WHAT TO PRODUCE: To complete this task, print all the data below exactly but leave out the images.
*** GIVEN INFORMATION
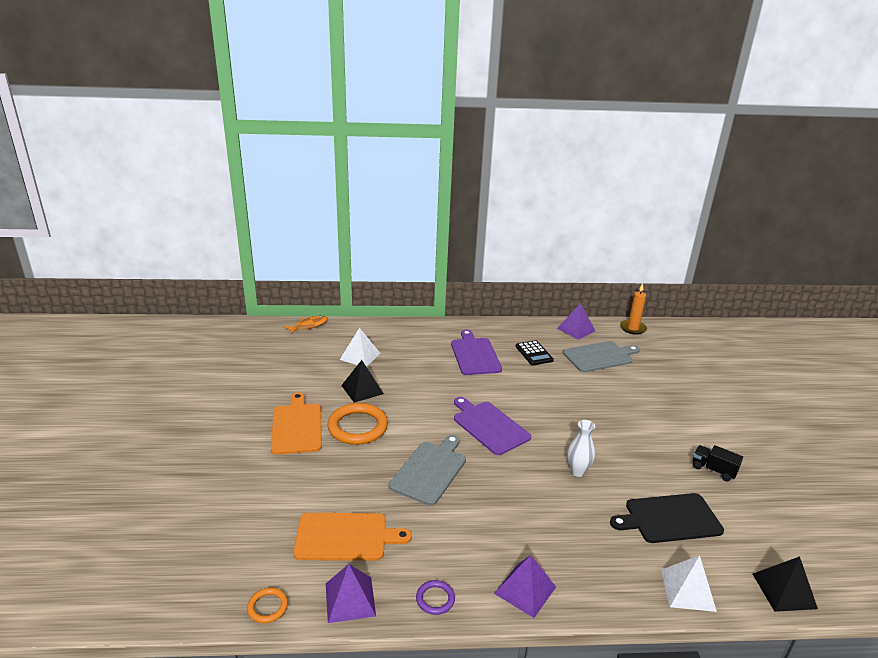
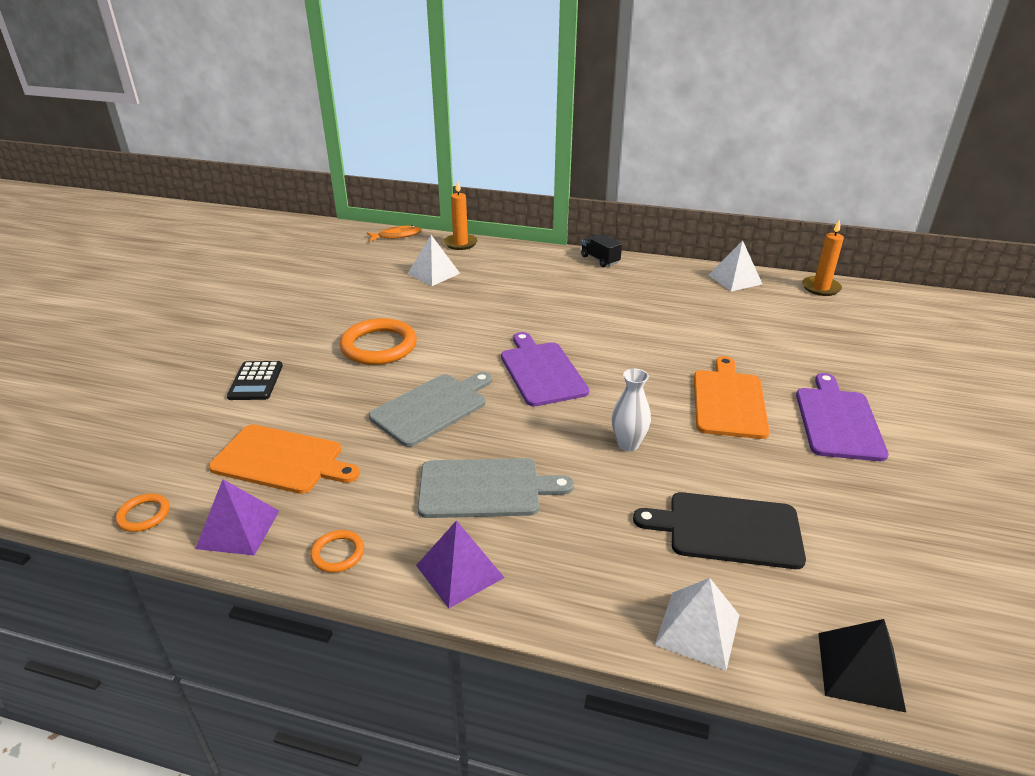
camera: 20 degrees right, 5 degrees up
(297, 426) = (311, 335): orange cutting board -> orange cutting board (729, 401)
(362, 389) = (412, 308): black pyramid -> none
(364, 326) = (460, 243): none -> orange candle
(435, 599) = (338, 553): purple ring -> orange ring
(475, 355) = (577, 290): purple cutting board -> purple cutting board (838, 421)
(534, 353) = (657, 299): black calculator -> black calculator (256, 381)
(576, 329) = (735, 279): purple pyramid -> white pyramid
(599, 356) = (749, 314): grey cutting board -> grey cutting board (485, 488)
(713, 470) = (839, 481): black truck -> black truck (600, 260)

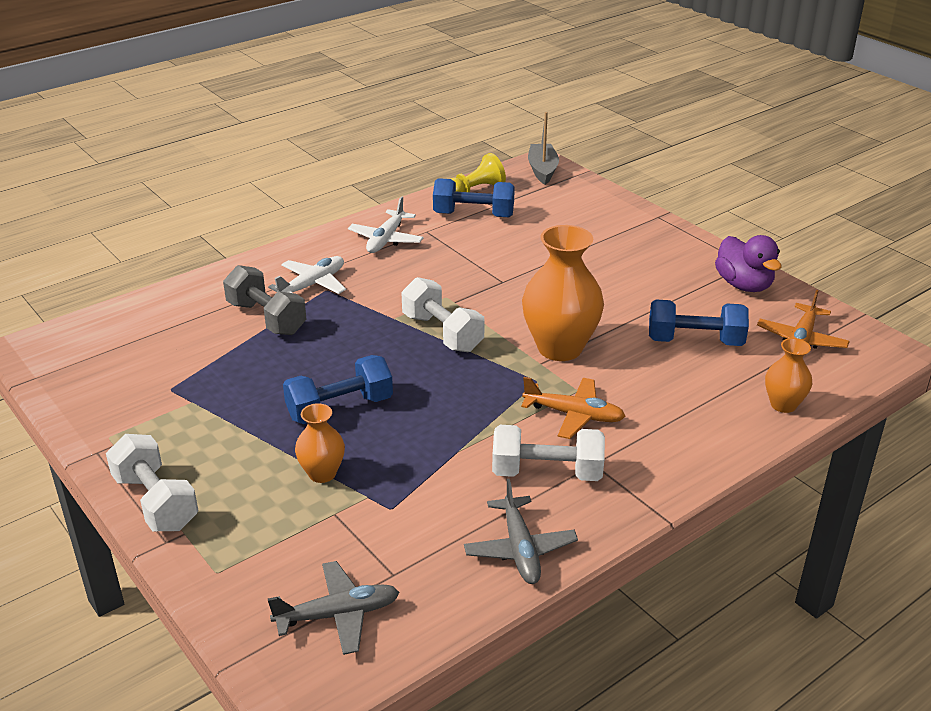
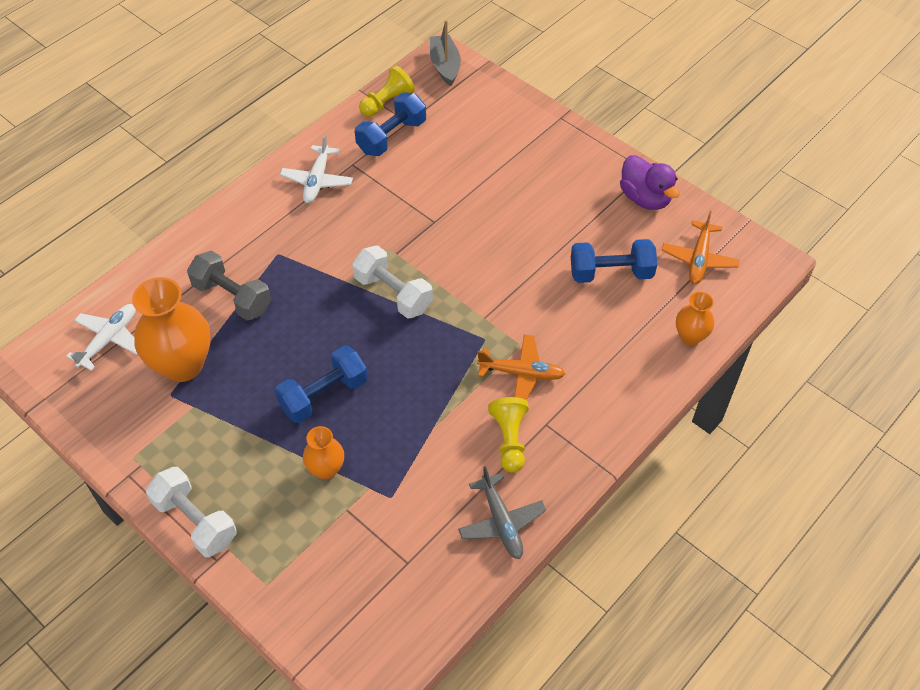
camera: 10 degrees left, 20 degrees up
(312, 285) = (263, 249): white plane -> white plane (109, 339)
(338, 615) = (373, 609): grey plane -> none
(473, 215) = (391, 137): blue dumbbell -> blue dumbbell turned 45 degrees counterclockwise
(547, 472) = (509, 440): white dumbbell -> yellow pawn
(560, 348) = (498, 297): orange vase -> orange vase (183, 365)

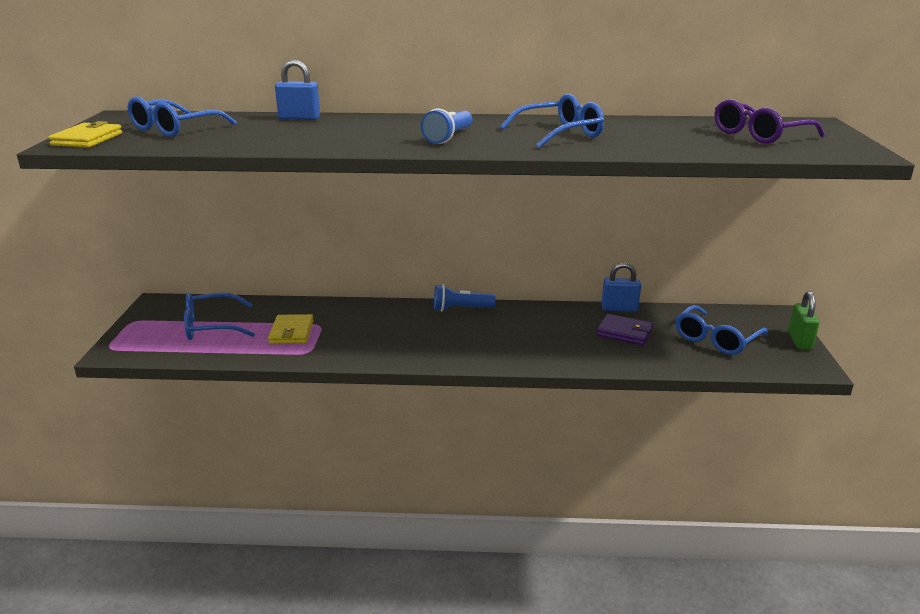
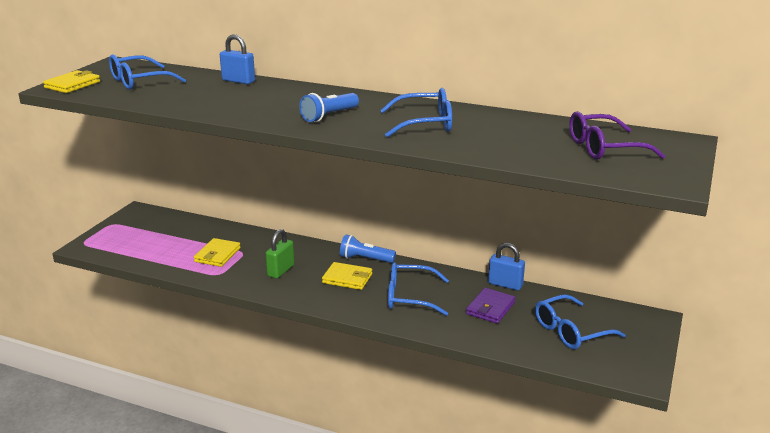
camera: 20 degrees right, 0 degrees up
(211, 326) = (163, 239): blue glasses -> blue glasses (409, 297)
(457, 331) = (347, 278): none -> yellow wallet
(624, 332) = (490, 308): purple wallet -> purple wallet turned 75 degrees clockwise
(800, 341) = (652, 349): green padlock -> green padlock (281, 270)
******
OUTPUT FOR THIS TASK:
camera: 20 degrees right, 5 degrees up
(297, 426) = (311, 335): orange cutting board -> orange cutting board (729, 401)
(362, 389) = (412, 308): black pyramid -> none
(364, 326) = (460, 243): none -> orange candle
(435, 599) = (338, 553): purple ring -> orange ring
(475, 355) = (577, 290): purple cutting board -> purple cutting board (838, 421)
(534, 353) = (657, 299): black calculator -> black calculator (256, 381)
(576, 329) = (735, 279): purple pyramid -> white pyramid
(599, 356) = (749, 314): grey cutting board -> grey cutting board (485, 488)
(713, 470) = (839, 481): black truck -> black truck (600, 260)

camera: 10 degrees left, 20 degrees up
(312, 285) = (263, 249): white plane -> white plane (109, 339)
(338, 615) = (373, 609): grey plane -> none
(473, 215) = (391, 137): blue dumbbell -> blue dumbbell turned 45 degrees counterclockwise
(547, 472) = (509, 440): white dumbbell -> yellow pawn
(560, 348) = (498, 297): orange vase -> orange vase (183, 365)

camera: 20 degrees right, 0 degrees up
(211, 326) = (163, 239): blue glasses -> blue glasses (409, 297)
(457, 331) = (347, 278): none -> yellow wallet
(624, 332) = (490, 308): purple wallet -> purple wallet turned 75 degrees clockwise
(800, 341) = (652, 349): green padlock -> green padlock (281, 270)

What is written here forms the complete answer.